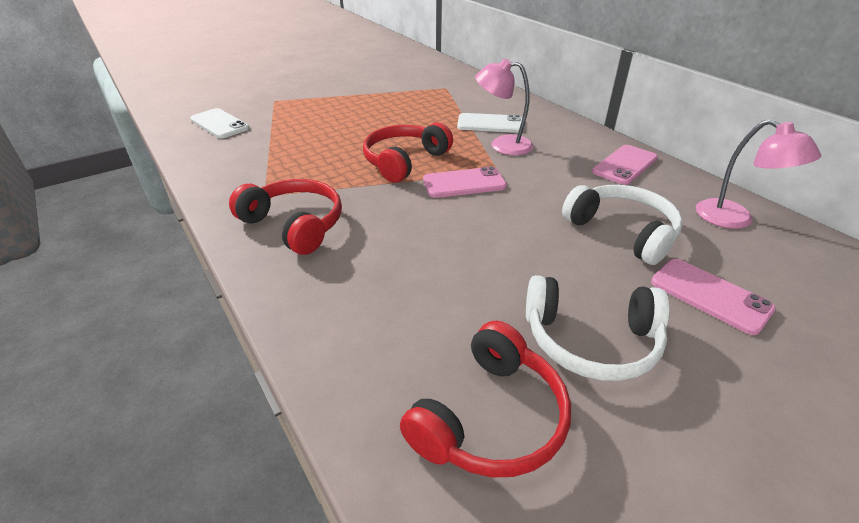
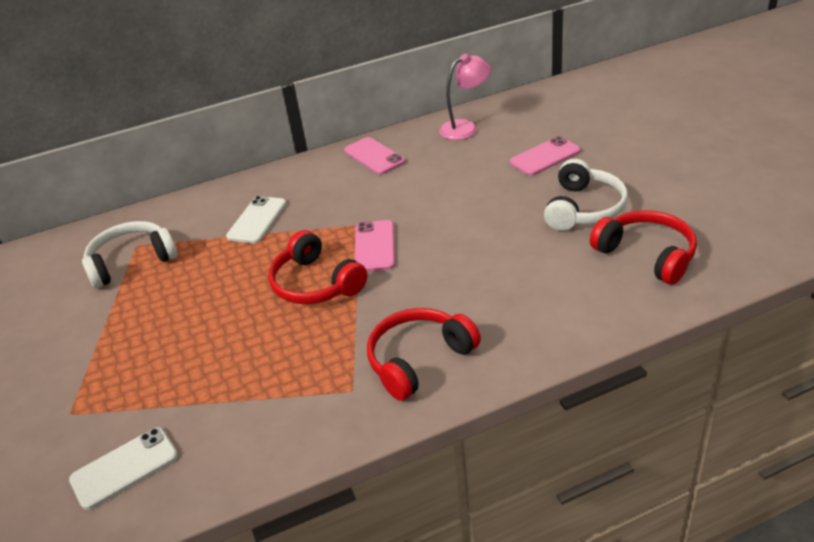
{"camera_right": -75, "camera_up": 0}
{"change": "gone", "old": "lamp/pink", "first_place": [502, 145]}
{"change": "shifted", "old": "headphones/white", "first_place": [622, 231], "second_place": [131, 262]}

- - - - -

● What is expected:
Exactly as given, transcribe every line of the data, but not its images.

● Exercise response:
{"camera_right": -75, "camera_up": 0}
{"change": "gone", "old": "lamp/pink", "first_place": [502, 145]}
{"change": "shifted", "old": "headphones/white", "first_place": [622, 231], "second_place": [131, 262]}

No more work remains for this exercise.